INSTRUCTION: Copy the lines of the entries below, substituting "anticlockwise" for every occurrence of "counterclockwise" and changing nothing else. Omit the pictures from your output.

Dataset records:
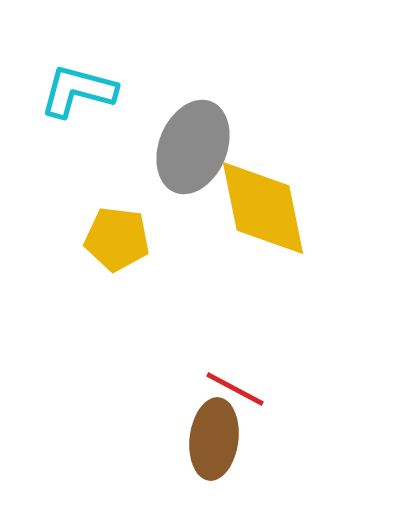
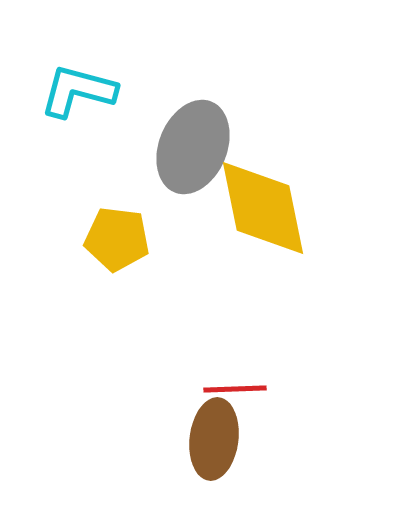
red line: rotated 30 degrees counterclockwise
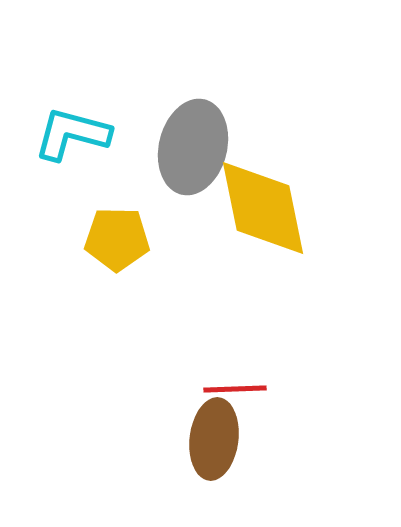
cyan L-shape: moved 6 px left, 43 px down
gray ellipse: rotated 8 degrees counterclockwise
yellow pentagon: rotated 6 degrees counterclockwise
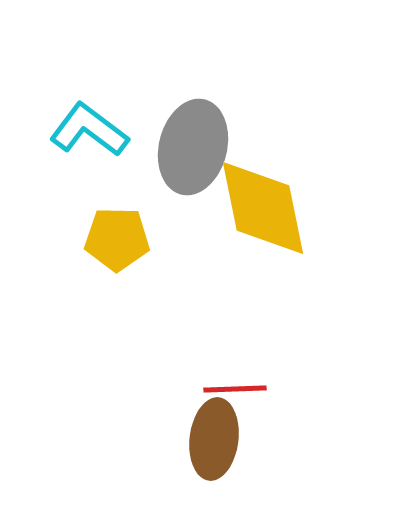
cyan L-shape: moved 17 px right, 4 px up; rotated 22 degrees clockwise
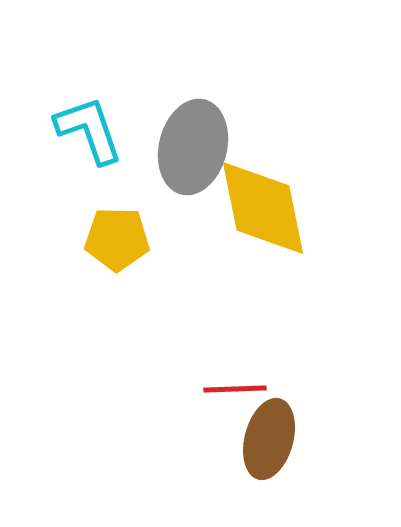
cyan L-shape: rotated 34 degrees clockwise
brown ellipse: moved 55 px right; rotated 8 degrees clockwise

RESULT OF THIS EXERCISE:
red line: rotated 30 degrees anticlockwise
cyan L-shape: moved 6 px left, 43 px down
gray ellipse: rotated 8 degrees anticlockwise
yellow pentagon: rotated 6 degrees anticlockwise
cyan L-shape: moved 17 px right, 4 px up; rotated 22 degrees clockwise
cyan L-shape: rotated 34 degrees clockwise
brown ellipse: moved 55 px right; rotated 8 degrees clockwise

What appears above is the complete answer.